Copy out only the span from the line with "red bottle [158,394,289,548]" to the end of the data, both ends kept, word for word.

(ENTRIES PROVIDED):
********************

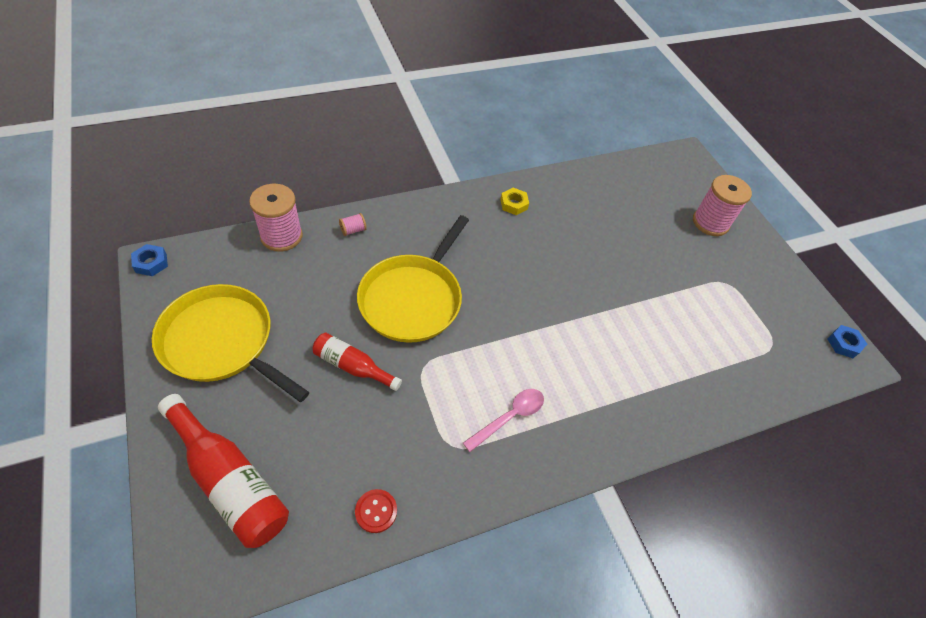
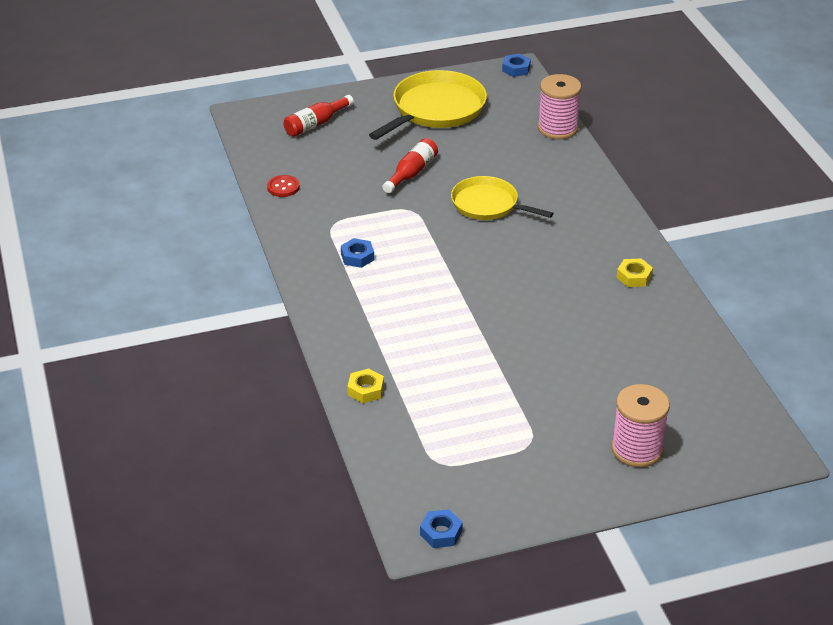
camera: 100 degrees right, 15 degrees down
red bottle [158,394,289,548] -> red bottle [284,95,354,137], size x0.60
pink spool [339,213,367,236] -> none
yellow pan [357,215,469,343] -> yellow pan [451,176,553,220], size x0.66
pink spoon [463,389,544,452] -> blue nut [341,238,374,268]
none -> yellow nut [347,369,384,403]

********************

(OUTPUT FOR THIS EXERCISE):
red bottle [158,394,289,548] -> red bottle [284,95,354,137], size x0.60
pink spool [339,213,367,236] -> none
yellow pan [357,215,469,343] -> yellow pan [451,176,553,220], size x0.66
pink spoon [463,389,544,452] -> blue nut [341,238,374,268]
none -> yellow nut [347,369,384,403]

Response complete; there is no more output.